What is being asked: Could you reproduce the material below line for line, with no changes, leaving out the pictures?

Records for processing:
━━━━━━━━━━━━━━━━━━━━━━━━━━━━━━

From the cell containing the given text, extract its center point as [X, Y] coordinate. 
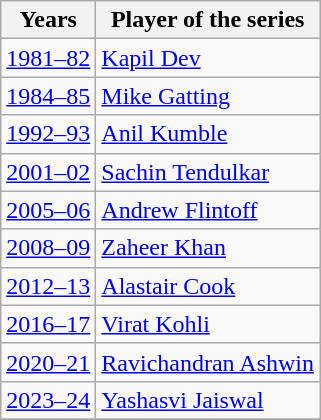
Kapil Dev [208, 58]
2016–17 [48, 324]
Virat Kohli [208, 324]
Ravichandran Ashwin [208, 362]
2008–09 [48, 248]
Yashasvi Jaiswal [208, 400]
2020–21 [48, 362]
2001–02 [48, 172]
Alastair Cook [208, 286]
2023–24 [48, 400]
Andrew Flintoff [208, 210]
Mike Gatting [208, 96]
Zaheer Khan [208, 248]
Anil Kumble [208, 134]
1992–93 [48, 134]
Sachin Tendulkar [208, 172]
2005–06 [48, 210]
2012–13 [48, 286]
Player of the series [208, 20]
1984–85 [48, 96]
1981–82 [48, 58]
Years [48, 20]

━━━━━━━━━━━━━━━━━━━━━━━━━━━━━━

Task response:
From the cell containing the given text, extract its center point as [X, Y] coordinate. 
Kapil Dev [208, 58]
2016–17 [48, 324]
Virat Kohli [208, 324]
Ravichandran Ashwin [208, 362]
2008–09 [48, 248]
Yashasvi Jaiswal [208, 400]
2020–21 [48, 362]
2001–02 [48, 172]
Alastair Cook [208, 286]
2023–24 [48, 400]
Andrew Flintoff [208, 210]
Mike Gatting [208, 96]
Zaheer Khan [208, 248]
Anil Kumble [208, 134]
1992–93 [48, 134]
Sachin Tendulkar [208, 172]
2005–06 [48, 210]
2012–13 [48, 286]
Player of the series [208, 20]
1984–85 [48, 96]
1981–82 [48, 58]
Years [48, 20]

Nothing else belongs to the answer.